TASK BRIEF. Every line of the listing must be repeated exactly.
- - - - -
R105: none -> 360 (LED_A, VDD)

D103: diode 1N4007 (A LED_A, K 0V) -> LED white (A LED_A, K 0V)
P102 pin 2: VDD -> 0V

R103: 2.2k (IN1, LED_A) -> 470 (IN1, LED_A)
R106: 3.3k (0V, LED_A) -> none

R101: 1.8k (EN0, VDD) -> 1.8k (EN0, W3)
- - - - -
ANSWER TO THE PROBLEM.
R105: none -> 360 (LED_A, VDD)

D103: diode 1N4007 (A LED_A, K 0V) -> LED white (A LED_A, K 0V)
P102 pin 2: VDD -> 0V

R103: 2.2k (IN1, LED_A) -> 470 (IN1, LED_A)
R106: 3.3k (0V, LED_A) -> none

R101: 1.8k (EN0, VDD) -> 1.8k (EN0, W3)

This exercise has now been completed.